- _EXERCISE AIM_:
Count every line of the listing where the string "Travmo" occurs, and reply with the count alone.

- _SUPPLIED INFORMATION_:
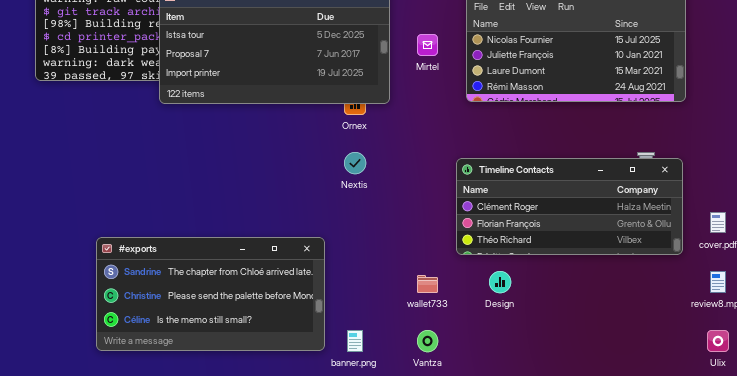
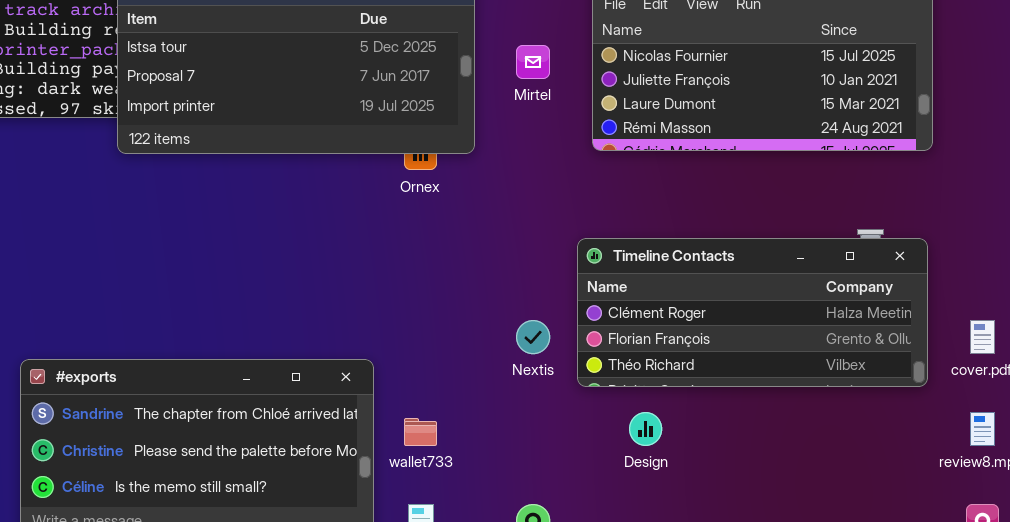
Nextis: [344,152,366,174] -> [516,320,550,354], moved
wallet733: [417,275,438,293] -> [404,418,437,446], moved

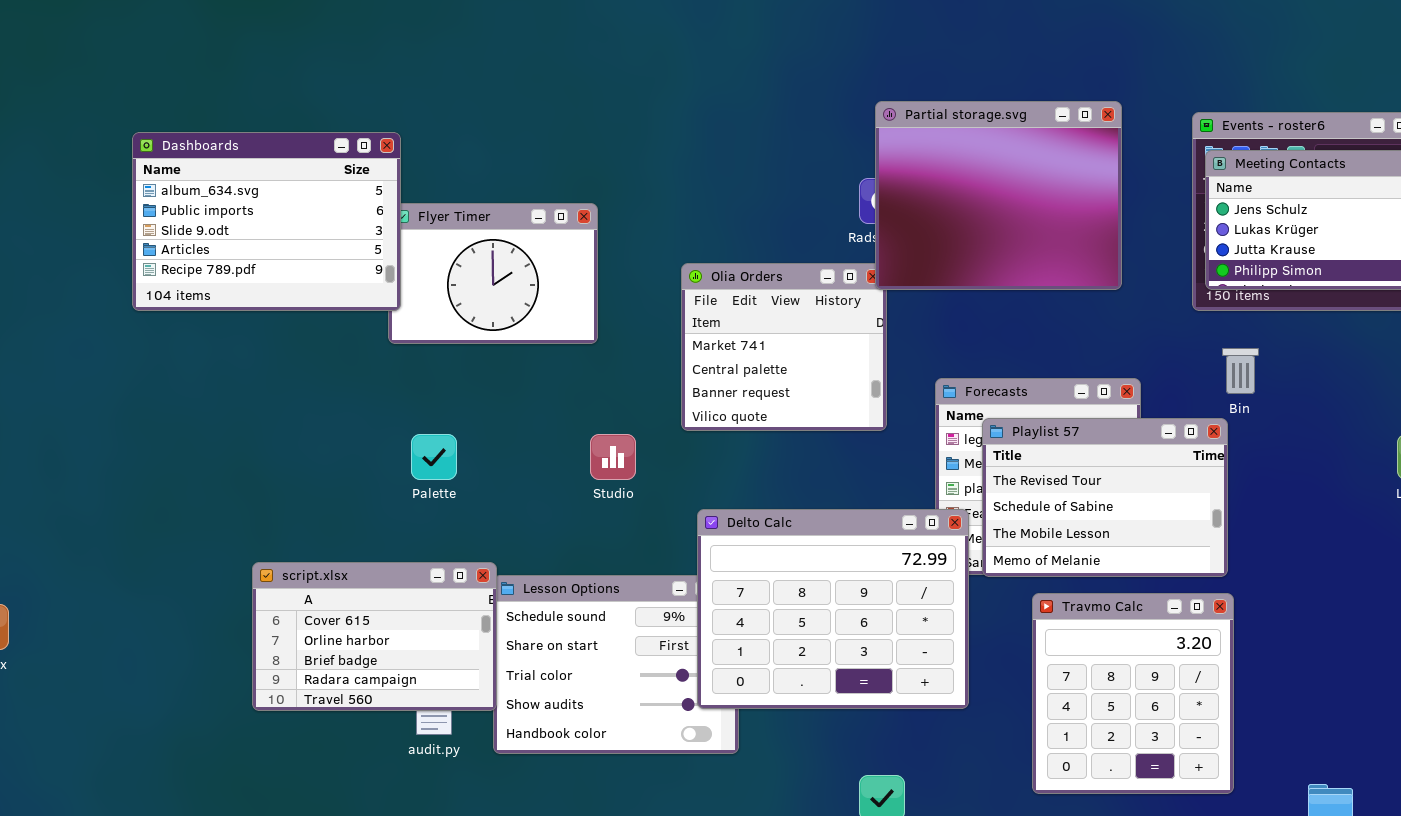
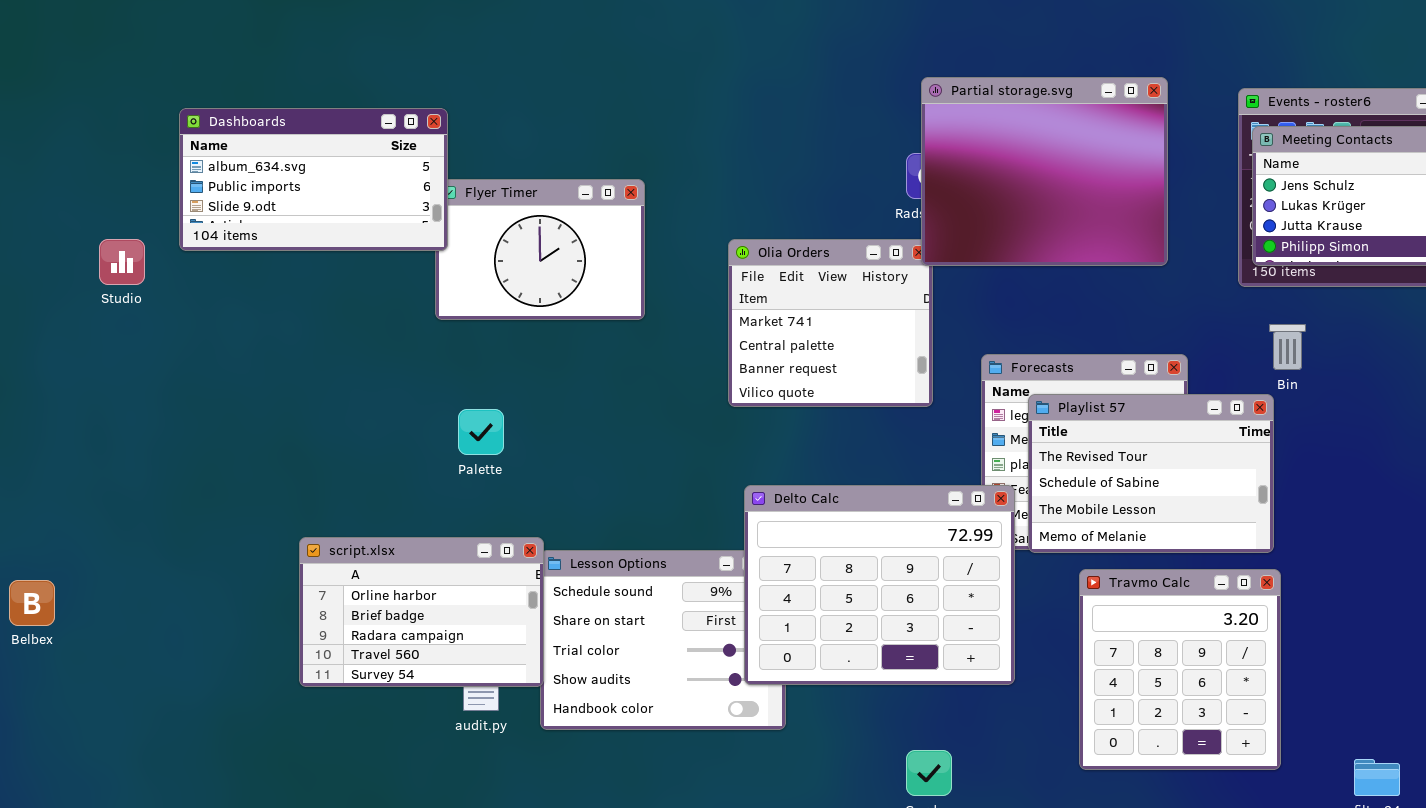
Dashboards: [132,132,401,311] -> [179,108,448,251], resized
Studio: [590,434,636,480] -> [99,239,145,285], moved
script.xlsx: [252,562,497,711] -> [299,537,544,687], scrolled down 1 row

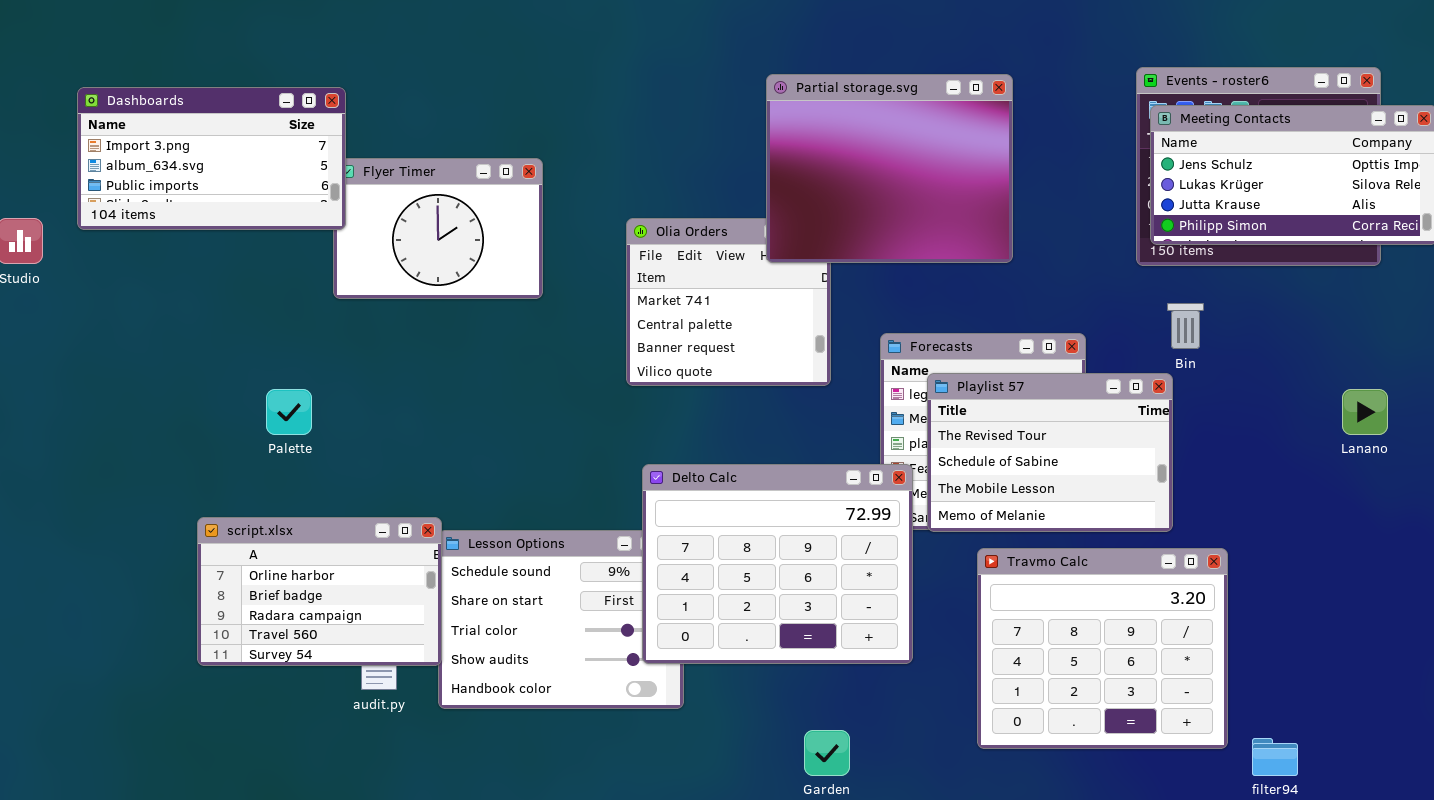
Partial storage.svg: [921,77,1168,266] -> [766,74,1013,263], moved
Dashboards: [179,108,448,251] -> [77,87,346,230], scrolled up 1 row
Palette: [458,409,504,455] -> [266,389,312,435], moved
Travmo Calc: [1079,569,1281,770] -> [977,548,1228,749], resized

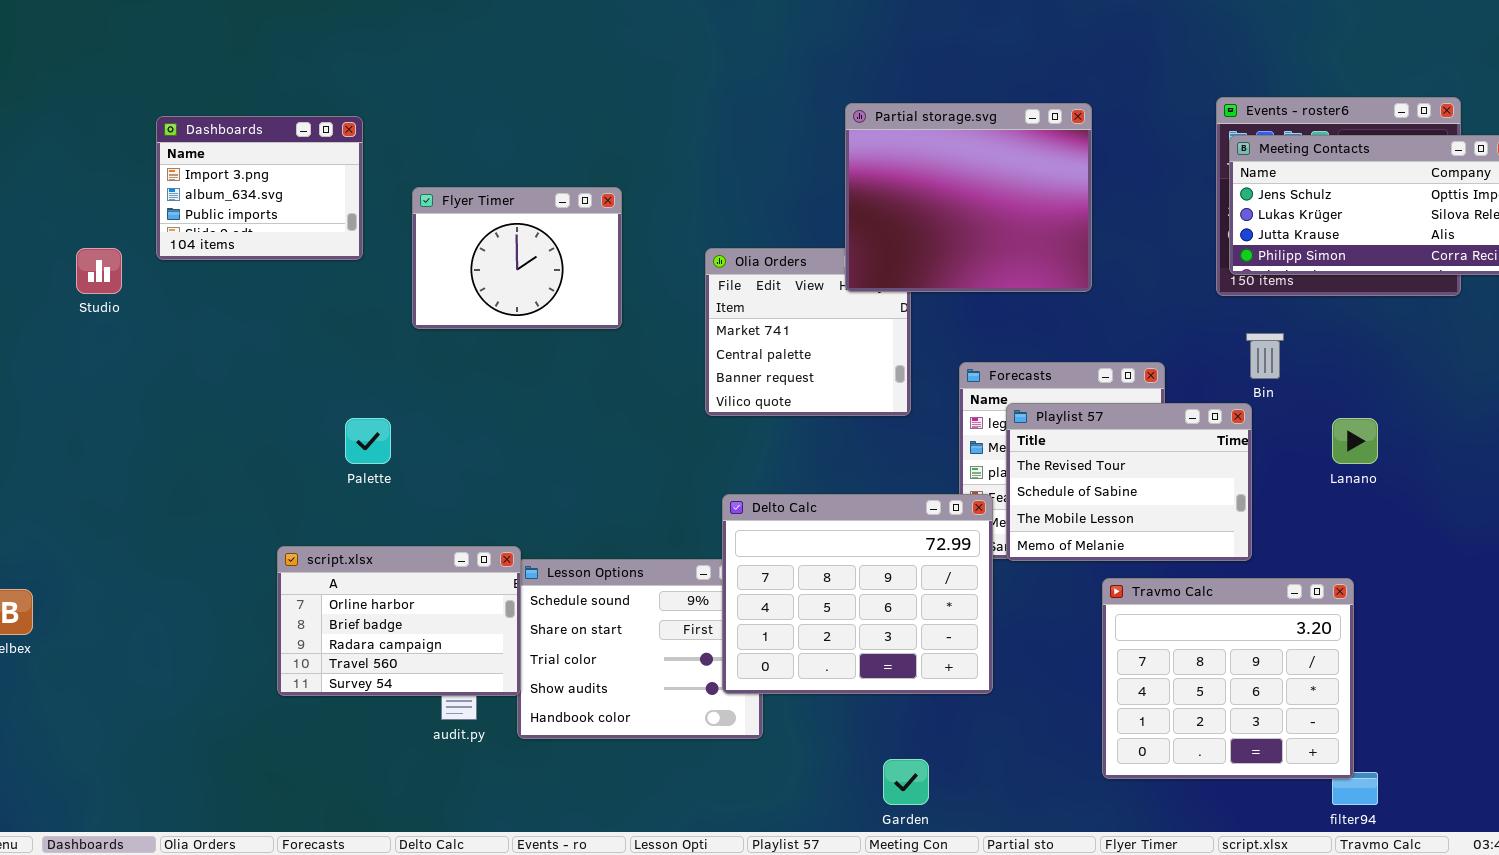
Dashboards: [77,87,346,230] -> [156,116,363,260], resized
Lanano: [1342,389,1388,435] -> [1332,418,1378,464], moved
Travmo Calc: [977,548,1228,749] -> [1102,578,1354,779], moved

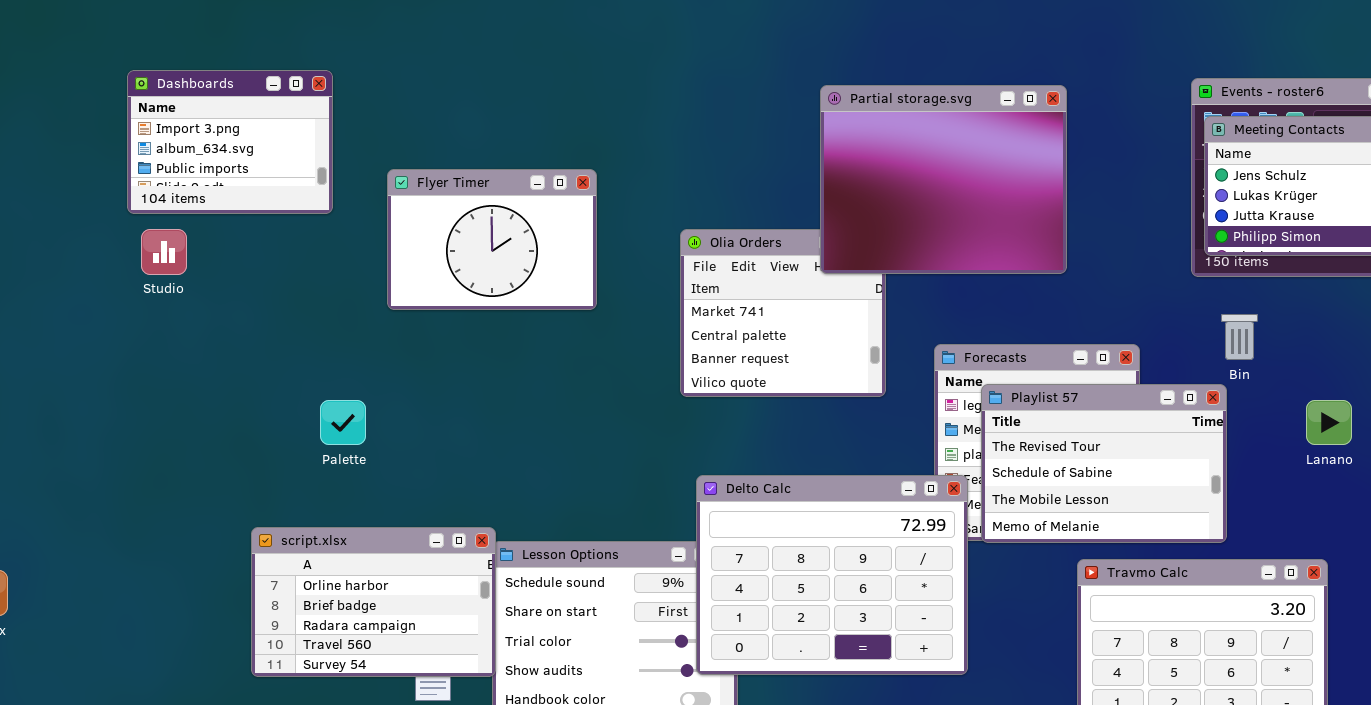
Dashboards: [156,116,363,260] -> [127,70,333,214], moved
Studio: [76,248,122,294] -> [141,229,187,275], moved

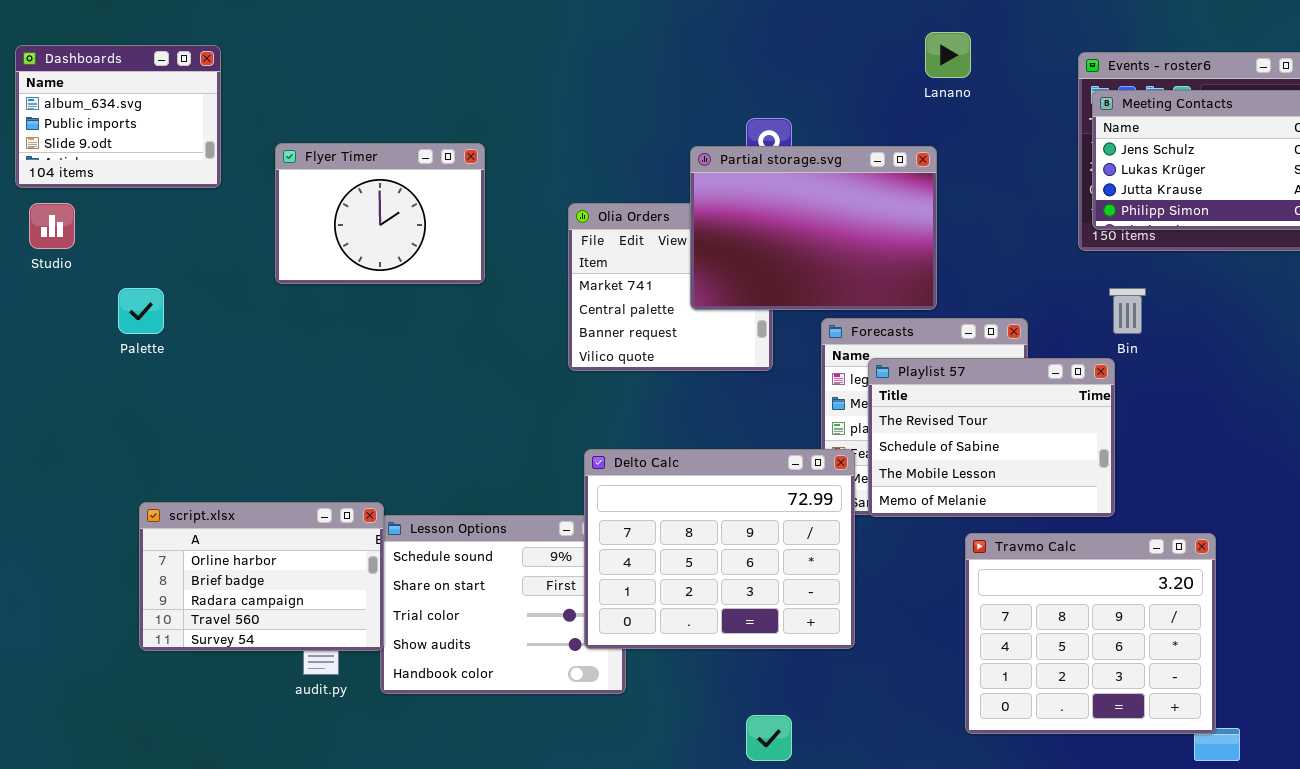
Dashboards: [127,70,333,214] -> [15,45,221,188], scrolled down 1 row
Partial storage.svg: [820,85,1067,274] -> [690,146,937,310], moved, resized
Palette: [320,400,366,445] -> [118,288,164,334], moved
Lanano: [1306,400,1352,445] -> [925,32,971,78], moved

- _SOLUTION FOR THIS PROBLEM_:
2